> TASK STATEMENT:
Leave out the pictures and copy everything else in the records exactly.

> DATA:

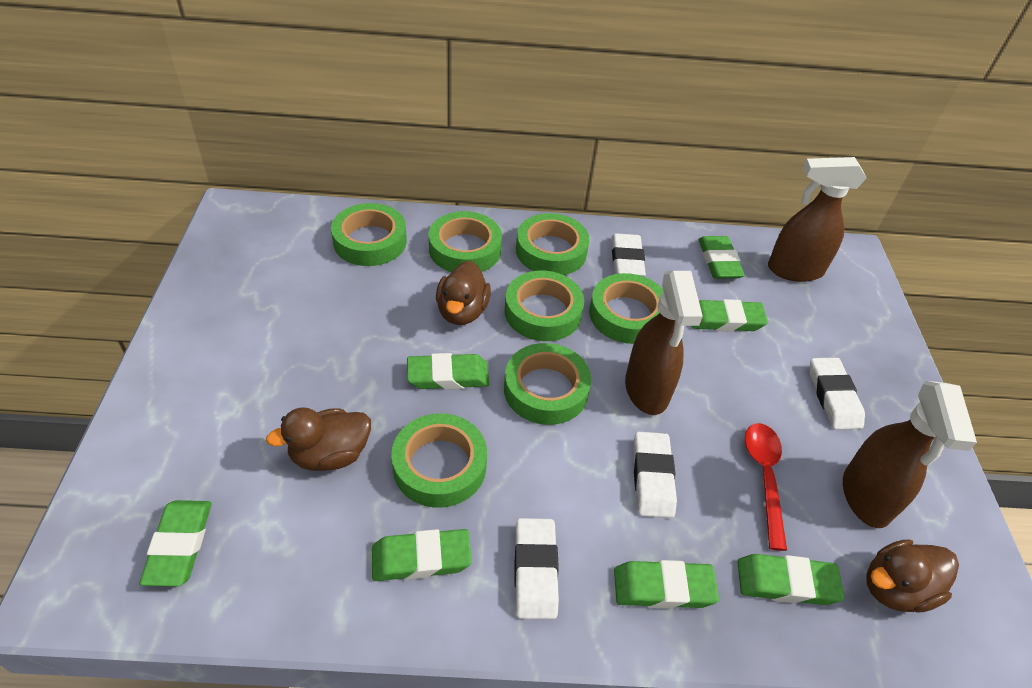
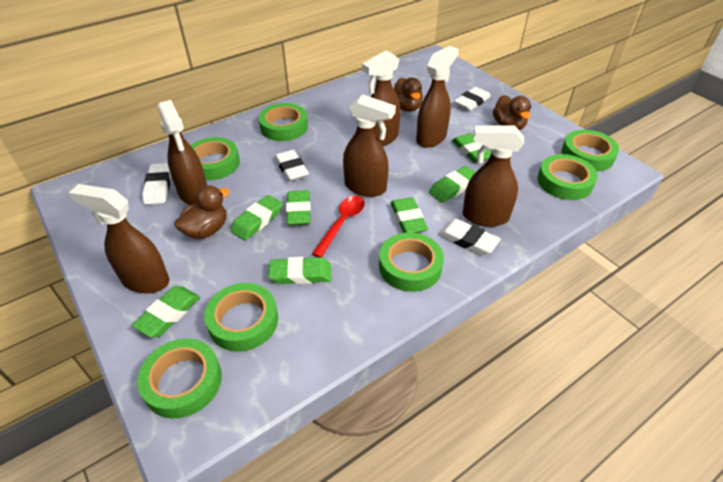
brown spray bottle: 3 -> 6

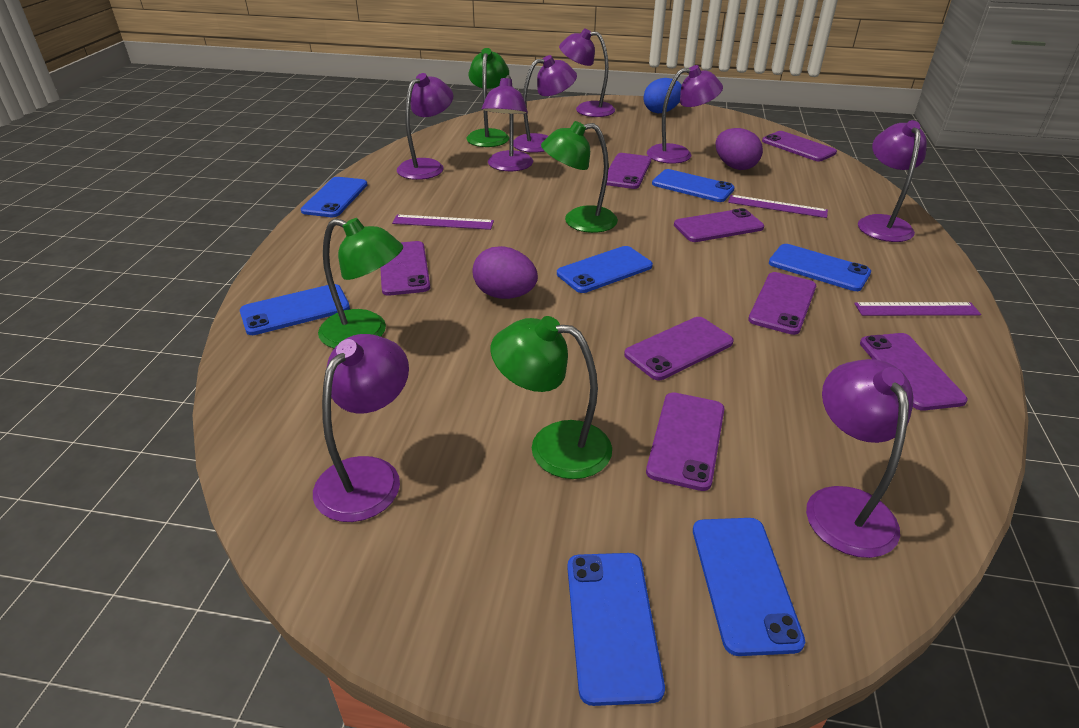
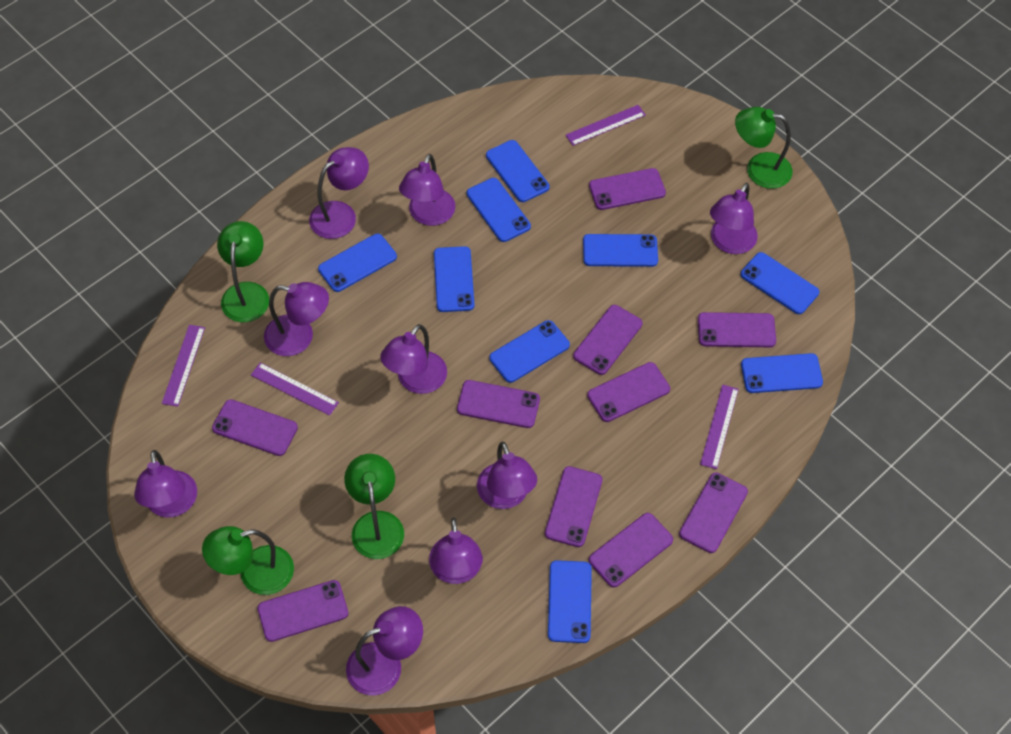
blue egg: 1 -> 0
blue phone: 7 -> 9
purple egg: 2 -> 0
purple lamp: 8 -> 9
purple phone: 8 -> 10
purple ruler: 3 -> 4

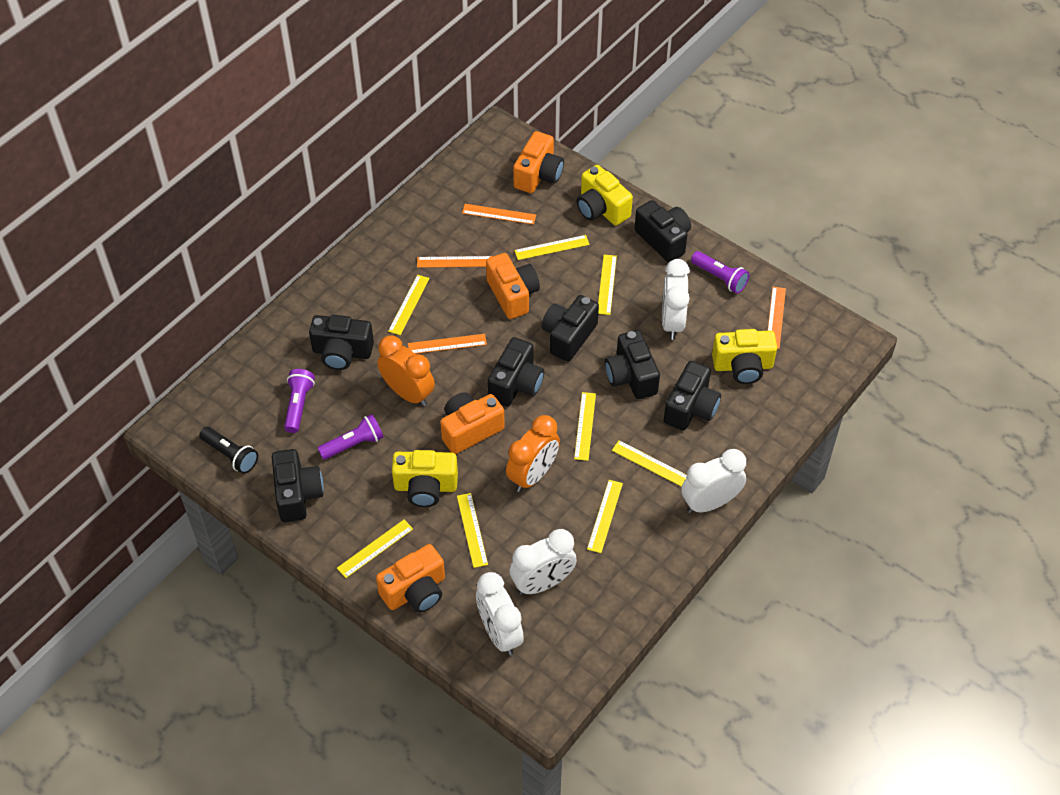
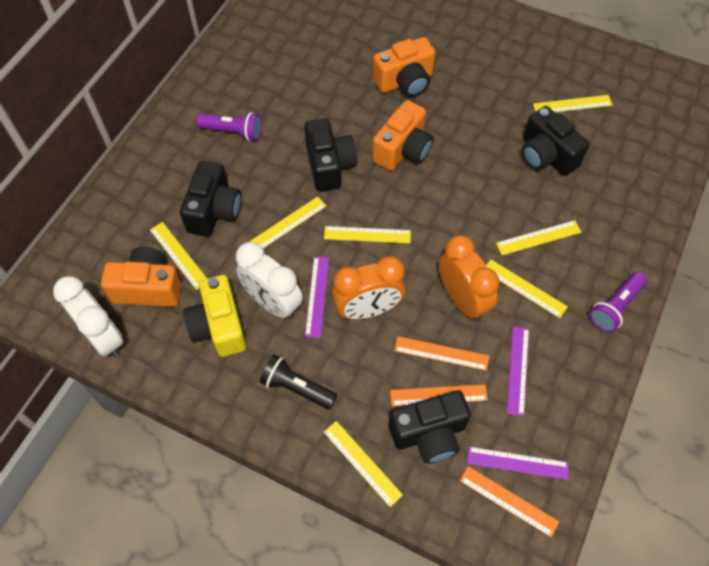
black camera: 7 -> 4
orange camera: 4 -> 3
orange ruler: 4 -> 3
purple flashlight: 3 -> 2
purple ruler: 0 -> 3
white clock: 4 -> 2
yellow camera: 3 -> 1
yellow ruler: 8 -> 7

> RESULT OF THIS EXERCISE:
brown spray bottle: 3 -> 6

blue egg: 1 -> 0
blue phone: 7 -> 9
purple egg: 2 -> 0
purple lamp: 8 -> 9
purple phone: 8 -> 10
purple ruler: 3 -> 4

black camera: 7 -> 4
orange camera: 4 -> 3
orange ruler: 4 -> 3
purple flashlight: 3 -> 2
purple ruler: 0 -> 3
white clock: 4 -> 2
yellow camera: 3 -> 1
yellow ruler: 8 -> 7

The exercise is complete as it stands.